[Saved entries]

- - - - -

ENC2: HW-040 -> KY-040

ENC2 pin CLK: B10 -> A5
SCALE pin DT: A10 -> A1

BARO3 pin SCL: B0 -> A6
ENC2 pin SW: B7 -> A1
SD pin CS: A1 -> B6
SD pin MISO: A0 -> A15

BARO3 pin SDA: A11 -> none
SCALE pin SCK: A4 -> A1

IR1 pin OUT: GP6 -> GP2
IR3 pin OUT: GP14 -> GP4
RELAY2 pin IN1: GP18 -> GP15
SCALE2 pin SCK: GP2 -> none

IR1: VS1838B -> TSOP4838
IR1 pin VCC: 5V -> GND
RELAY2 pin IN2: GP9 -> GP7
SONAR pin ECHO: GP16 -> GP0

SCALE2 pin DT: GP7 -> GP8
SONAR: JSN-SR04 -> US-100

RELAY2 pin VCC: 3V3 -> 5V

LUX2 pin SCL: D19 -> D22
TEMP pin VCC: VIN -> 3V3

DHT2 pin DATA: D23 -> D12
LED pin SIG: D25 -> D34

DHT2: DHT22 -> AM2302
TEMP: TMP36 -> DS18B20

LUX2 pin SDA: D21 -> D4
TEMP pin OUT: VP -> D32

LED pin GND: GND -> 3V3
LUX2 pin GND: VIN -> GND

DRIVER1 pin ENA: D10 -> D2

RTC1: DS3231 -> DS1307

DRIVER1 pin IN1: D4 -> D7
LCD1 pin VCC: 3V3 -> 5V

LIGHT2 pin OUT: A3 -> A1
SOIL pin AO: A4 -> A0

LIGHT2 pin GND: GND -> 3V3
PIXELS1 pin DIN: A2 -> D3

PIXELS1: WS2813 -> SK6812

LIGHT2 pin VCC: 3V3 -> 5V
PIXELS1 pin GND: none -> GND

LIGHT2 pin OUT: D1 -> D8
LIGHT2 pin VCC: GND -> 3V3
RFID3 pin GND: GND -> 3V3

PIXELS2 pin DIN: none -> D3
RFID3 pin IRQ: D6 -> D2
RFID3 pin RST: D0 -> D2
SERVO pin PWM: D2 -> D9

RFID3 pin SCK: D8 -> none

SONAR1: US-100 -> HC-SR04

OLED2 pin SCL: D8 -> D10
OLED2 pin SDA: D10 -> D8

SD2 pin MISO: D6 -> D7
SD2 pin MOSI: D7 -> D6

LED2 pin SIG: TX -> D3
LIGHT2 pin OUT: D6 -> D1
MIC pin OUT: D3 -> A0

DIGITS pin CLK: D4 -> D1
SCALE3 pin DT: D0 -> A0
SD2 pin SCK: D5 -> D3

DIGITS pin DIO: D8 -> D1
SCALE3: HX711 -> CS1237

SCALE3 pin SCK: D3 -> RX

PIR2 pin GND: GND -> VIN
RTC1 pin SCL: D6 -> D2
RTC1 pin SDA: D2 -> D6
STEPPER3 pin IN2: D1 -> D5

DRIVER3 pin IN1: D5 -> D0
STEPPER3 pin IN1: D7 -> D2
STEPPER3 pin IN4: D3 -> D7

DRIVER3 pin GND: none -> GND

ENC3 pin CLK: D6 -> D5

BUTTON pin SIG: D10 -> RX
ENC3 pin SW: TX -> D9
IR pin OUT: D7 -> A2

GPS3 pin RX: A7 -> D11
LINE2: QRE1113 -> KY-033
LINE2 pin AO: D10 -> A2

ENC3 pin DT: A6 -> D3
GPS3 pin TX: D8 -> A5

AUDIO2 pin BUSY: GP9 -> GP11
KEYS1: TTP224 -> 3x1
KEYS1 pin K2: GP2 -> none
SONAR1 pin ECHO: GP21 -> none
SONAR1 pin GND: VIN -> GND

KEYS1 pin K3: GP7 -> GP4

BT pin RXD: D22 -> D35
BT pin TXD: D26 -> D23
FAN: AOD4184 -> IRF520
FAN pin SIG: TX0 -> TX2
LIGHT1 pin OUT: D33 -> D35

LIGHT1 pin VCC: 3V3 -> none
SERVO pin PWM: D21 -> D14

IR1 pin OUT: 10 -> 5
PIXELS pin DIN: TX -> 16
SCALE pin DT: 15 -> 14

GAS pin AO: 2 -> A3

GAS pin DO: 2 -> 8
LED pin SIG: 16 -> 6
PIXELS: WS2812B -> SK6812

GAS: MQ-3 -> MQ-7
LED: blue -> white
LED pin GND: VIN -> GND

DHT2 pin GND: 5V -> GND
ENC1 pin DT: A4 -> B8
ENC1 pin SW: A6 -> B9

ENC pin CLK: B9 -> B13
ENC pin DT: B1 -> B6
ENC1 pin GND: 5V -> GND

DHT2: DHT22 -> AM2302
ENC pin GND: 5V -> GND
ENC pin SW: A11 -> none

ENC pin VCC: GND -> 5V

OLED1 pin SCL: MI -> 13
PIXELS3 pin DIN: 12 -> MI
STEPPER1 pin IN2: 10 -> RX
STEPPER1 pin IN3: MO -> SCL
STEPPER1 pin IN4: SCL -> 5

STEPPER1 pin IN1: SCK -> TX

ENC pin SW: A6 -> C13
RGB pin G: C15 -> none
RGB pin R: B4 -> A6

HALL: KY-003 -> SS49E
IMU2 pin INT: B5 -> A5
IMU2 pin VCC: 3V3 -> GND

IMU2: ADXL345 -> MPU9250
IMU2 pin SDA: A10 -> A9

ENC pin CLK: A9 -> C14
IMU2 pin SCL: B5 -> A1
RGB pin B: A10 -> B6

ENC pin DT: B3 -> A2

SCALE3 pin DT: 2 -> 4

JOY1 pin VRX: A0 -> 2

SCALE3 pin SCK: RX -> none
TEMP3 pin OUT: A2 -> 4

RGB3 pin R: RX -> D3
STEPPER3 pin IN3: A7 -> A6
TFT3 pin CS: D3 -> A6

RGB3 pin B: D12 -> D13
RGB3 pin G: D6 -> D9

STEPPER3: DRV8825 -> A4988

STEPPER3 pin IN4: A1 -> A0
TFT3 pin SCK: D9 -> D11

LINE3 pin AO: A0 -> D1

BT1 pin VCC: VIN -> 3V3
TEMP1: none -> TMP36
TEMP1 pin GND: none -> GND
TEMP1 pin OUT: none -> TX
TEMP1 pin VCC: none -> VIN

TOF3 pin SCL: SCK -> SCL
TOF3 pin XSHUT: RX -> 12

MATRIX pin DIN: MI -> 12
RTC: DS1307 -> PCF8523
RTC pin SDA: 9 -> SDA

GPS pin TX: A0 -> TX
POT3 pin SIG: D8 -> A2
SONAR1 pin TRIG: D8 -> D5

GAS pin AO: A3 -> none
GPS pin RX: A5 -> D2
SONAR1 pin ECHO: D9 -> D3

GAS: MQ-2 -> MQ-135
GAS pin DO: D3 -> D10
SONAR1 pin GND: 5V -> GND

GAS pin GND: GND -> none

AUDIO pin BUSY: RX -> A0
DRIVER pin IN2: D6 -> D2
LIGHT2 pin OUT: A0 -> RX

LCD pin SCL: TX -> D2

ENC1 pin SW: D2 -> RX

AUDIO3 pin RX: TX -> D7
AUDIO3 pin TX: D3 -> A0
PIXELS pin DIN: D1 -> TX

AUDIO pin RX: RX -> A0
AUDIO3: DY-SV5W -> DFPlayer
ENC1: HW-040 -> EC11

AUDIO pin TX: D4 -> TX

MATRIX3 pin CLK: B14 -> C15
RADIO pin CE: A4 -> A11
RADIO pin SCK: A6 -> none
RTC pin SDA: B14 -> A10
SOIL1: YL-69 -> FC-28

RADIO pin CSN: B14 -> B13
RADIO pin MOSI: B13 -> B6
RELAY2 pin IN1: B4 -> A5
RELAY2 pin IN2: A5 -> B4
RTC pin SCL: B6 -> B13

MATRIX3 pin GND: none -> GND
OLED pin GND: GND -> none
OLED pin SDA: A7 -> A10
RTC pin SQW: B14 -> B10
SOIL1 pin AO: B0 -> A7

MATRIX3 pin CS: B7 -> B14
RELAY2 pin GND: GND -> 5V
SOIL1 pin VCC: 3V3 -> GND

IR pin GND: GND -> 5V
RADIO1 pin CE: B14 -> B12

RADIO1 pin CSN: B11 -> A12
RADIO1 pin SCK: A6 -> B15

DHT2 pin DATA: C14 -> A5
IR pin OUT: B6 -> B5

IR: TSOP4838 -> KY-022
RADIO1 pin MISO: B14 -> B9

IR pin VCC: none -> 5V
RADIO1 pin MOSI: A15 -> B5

- - - - -

Copy the lines that hold the word "MISO". Take them from the records above.

SD pin MISO: A0 -> A15
SD2 pin MISO: D6 -> D7
RADIO1 pin MISO: B14 -> B9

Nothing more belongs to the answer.